_Exercise instructions_
Without any of the pictures, set down the data below exactly.
Records: Begin
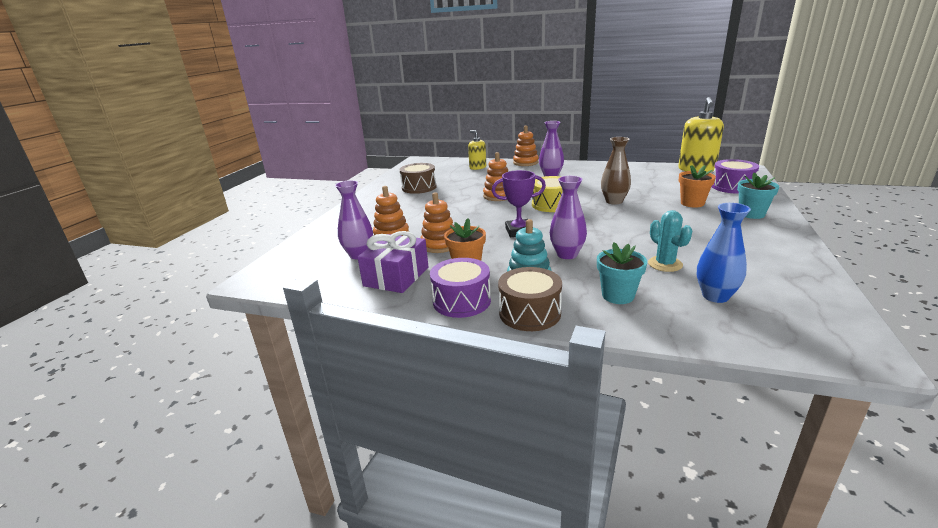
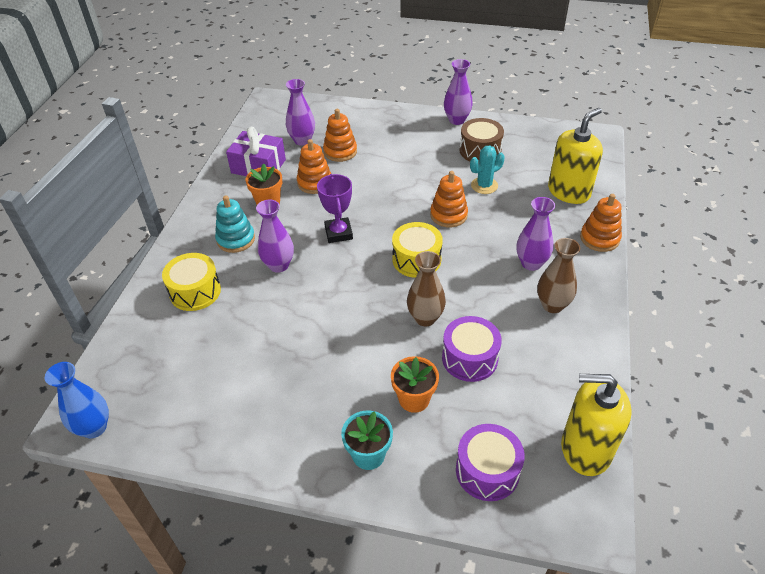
camera: 85 degrees right, 20 degrees up
(371, 194) = (456, 120): none -> purple vase
(461, 301) = (211, 204): purple drum -> purple drum (469, 358)
(477, 167) = (569, 192): yellow soap dispenser -> yellow soap dispenser, size x1.71
(529, 313) = (184, 239): brown drum -> none
(589, 173) = (552, 305): none -> brown vase
(618, 295) = (195, 291): turquoise flower pot -> yellow drum
(665, 264) = (244, 333): turquoise cactus -> turquoise cactus (484, 185)
(715, 296) = (177, 355): blue vase -> blue vase (94, 428)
Records: End
_Answer section_
camera: 85 degrees right, 20 degrees up
(371, 194) = (456, 120): none -> purple vase
(461, 301) = (211, 204): purple drum -> purple drum (469, 358)
(477, 167) = (569, 192): yellow soap dispenser -> yellow soap dispenser, size x1.71
(529, 313) = (184, 239): brown drum -> none
(589, 173) = (552, 305): none -> brown vase
(618, 295) = (195, 291): turquoise flower pot -> yellow drum
(665, 264) = (244, 333): turquoise cactus -> turquoise cactus (484, 185)
(715, 296) = (177, 355): blue vase -> blue vase (94, 428)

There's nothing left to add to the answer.